▶ Exercise: Copy exactly the stretch of data below from the line with "brown plane: [436,615,556,732]" through the line with "pink tape: [694,61,748,105]", including both of those lines.

▶ Records provided:

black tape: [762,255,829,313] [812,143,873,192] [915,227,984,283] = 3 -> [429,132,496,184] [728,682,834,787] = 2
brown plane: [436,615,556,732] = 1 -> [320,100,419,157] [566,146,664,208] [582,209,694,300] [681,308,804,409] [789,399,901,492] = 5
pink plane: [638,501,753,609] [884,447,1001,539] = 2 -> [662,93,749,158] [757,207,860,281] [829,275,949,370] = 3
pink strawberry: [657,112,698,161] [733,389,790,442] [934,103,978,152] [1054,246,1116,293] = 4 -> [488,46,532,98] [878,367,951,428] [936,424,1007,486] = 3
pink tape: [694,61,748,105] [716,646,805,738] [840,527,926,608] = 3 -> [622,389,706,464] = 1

...

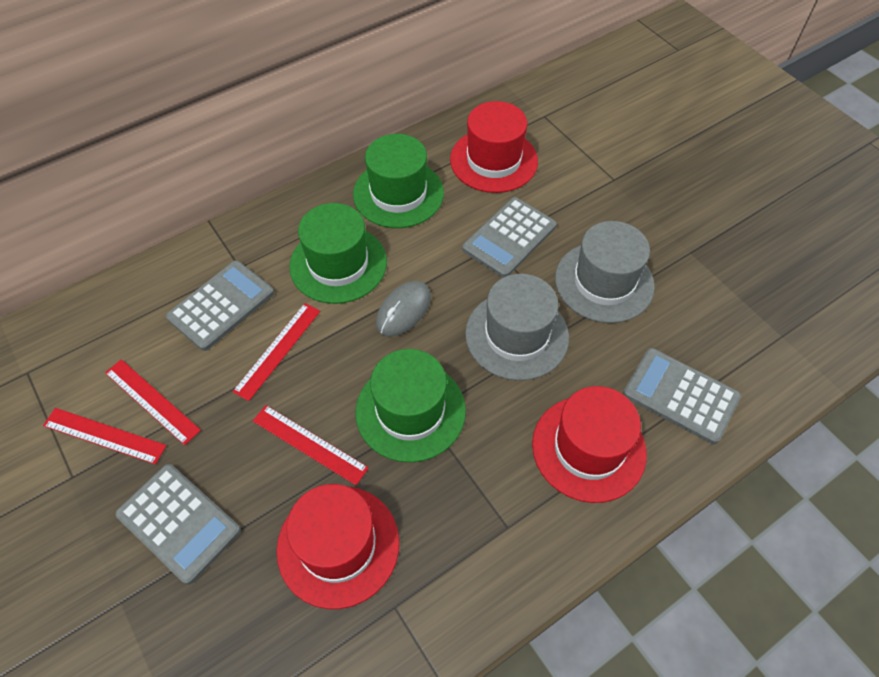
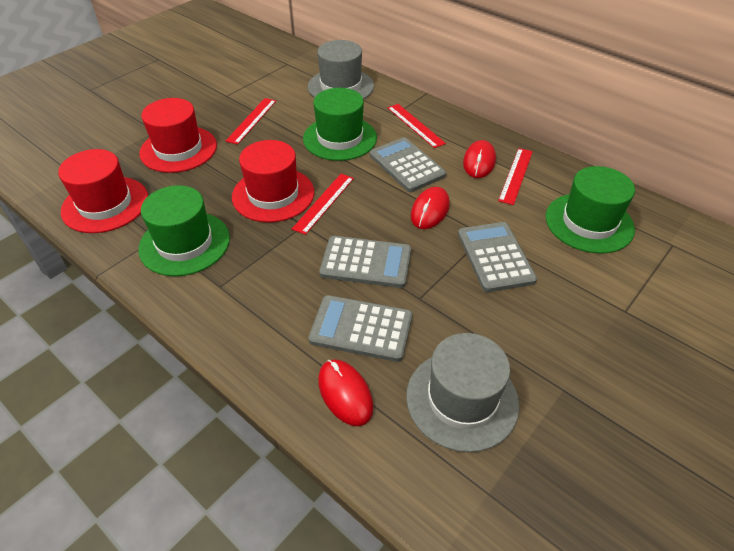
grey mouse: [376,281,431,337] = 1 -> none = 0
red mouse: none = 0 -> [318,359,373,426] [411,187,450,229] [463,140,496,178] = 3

--

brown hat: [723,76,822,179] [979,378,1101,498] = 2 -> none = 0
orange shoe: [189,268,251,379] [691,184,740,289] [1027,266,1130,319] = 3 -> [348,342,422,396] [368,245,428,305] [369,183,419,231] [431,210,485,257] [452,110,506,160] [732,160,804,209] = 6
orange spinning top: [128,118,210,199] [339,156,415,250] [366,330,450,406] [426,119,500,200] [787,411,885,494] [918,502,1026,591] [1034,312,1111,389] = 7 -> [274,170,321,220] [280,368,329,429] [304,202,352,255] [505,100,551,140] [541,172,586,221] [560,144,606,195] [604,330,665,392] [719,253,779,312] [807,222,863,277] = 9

▶ Output below:
brown plane: [436,615,556,732] = 1 -> [320,100,419,157] [566,146,664,208] [582,209,694,300] [681,308,804,409] [789,399,901,492] = 5
pink plane: [638,501,753,609] [884,447,1001,539] = 2 -> [662,93,749,158] [757,207,860,281] [829,275,949,370] = 3
pink strawberry: [657,112,698,161] [733,389,790,442] [934,103,978,152] [1054,246,1116,293] = 4 -> [488,46,532,98] [878,367,951,428] [936,424,1007,486] = 3
pink tape: [694,61,748,105] [716,646,805,738] [840,527,926,608] = 3 -> [622,389,706,464] = 1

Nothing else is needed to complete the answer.